▸ Exercise description
Drop the pictures; give again exactly the lines from the one holding "yellow teddy bear" through the end of the data.
□ □ □ □
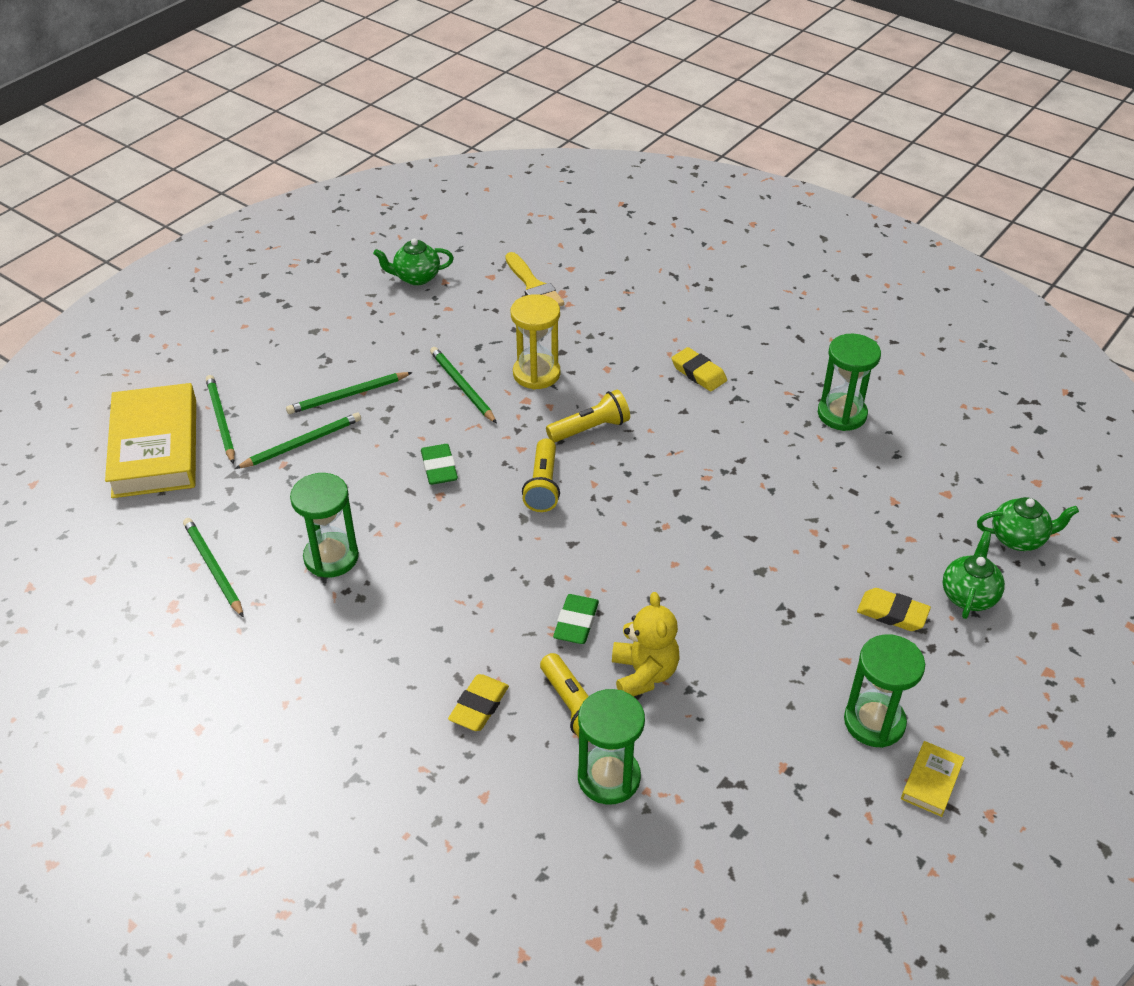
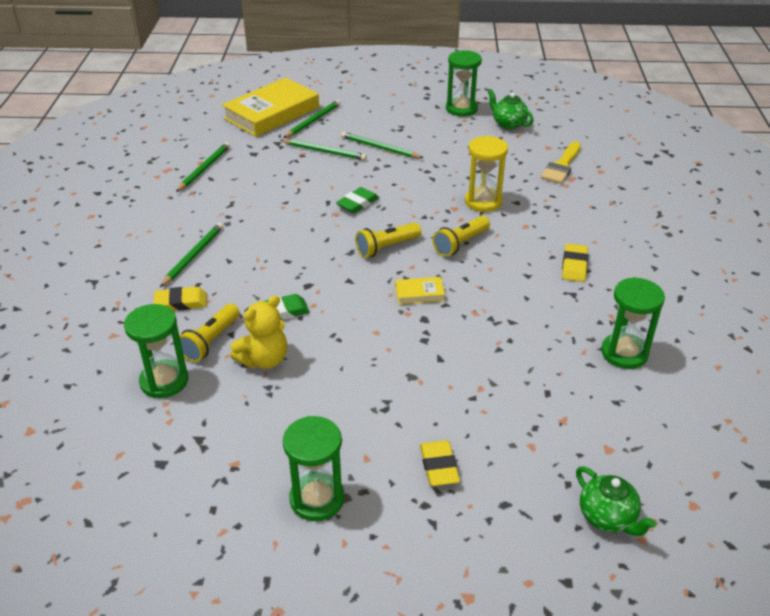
camera: 55 degrees right, 5 degrees down
green hourglass [290,473,359,577] -> green hourglass moved to [446,50,482,117]
green pencil [430,347,497,424] -> green pencil moved to [160,223,223,287]
yellow flashlight [546,389,630,443] -> yellow flashlight turned 105 degrees clockwise [433,216,490,257]
yellow book [901,741,965,817] -> yellow book moved to [395,277,445,305]
green teapot [943,531,1005,619] -> none

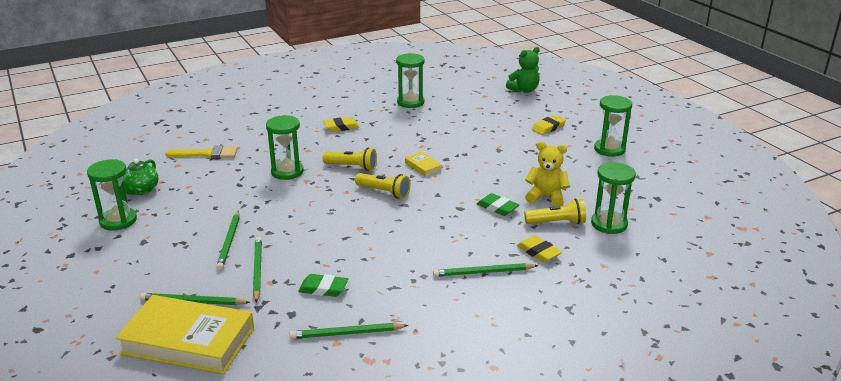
camera: 120 degrees left, 10 degrees down
green eraser [336,187,379,213] -> green eraser moved to [298,274,348,297]
yellow hourglass [465,136,508,212] -> green hourglass [266,115,304,180]
green teapot [576,467,656,536] -> green teddy bear [506,47,540,93]

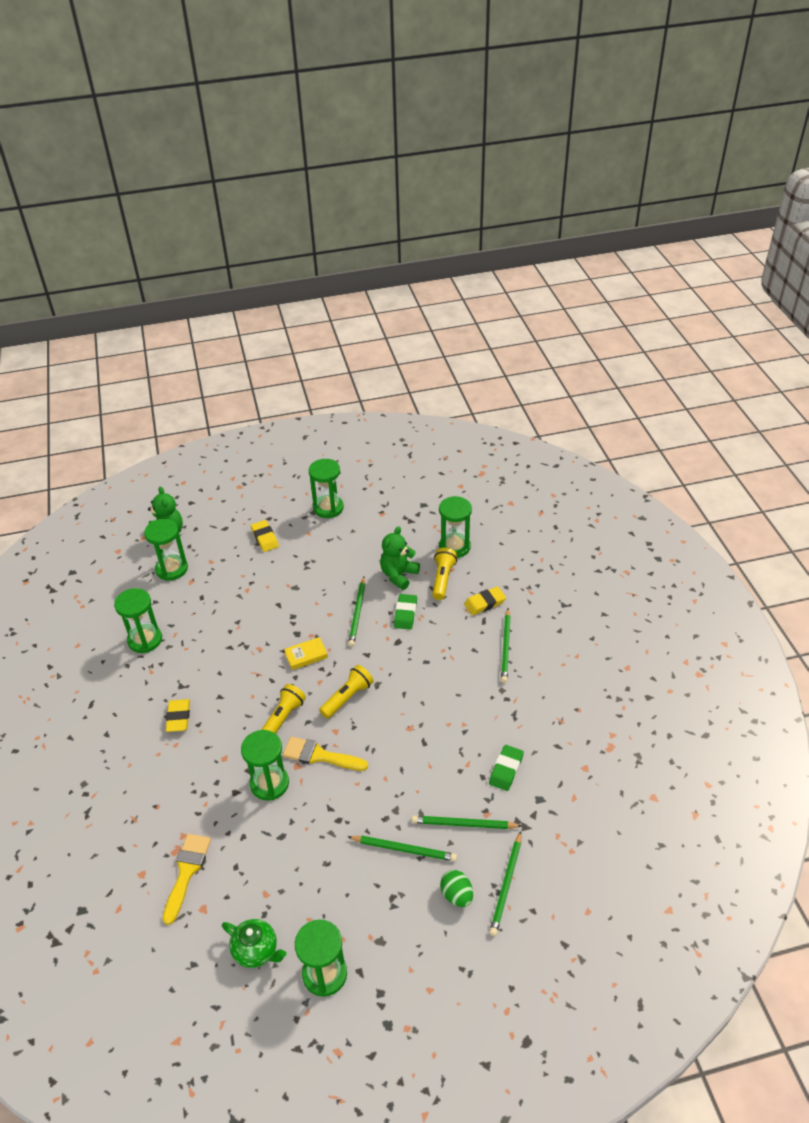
camera: 75 degrees left, 15 degrees up
yellow book [115,295,254,374] -> none
green pencil [290,323,409,339] -> green pencil moved to [348,577,365,647]
green eraser [477,193,519,216] -> green eraser turned 45 degrees counterclockwise [394,594,417,630]
yellow teddy bear [525,142,569,206] -> green teddy bear [380,526,420,590]
none -> green hourglass [144,519,188,581]
none -> yellow brush [283,737,368,771]
none -> green egg [440,870,473,907]

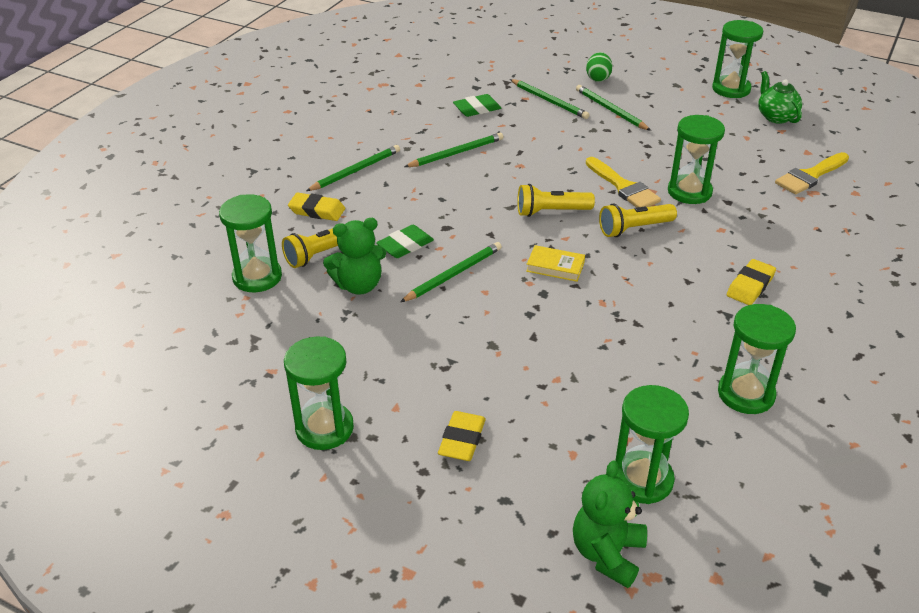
camera: 140 degrees left, 5 degrees down
green pencil [489,831,521,936] -> green pencil moved to [404,133,503,167]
□ □ □ □
▸ Solution to the exercise
yellow teddy bear [525,142,569,206] -> green teddy bear [380,526,420,590]
none -> green hourglass [144,519,188,581]
none -> yellow brush [283,737,368,771]
none -> green egg [440,870,473,907]

camera: 140 degrees left, 5 degrees down
green pencil [489,831,521,936] -> green pencil moved to [404,133,503,167]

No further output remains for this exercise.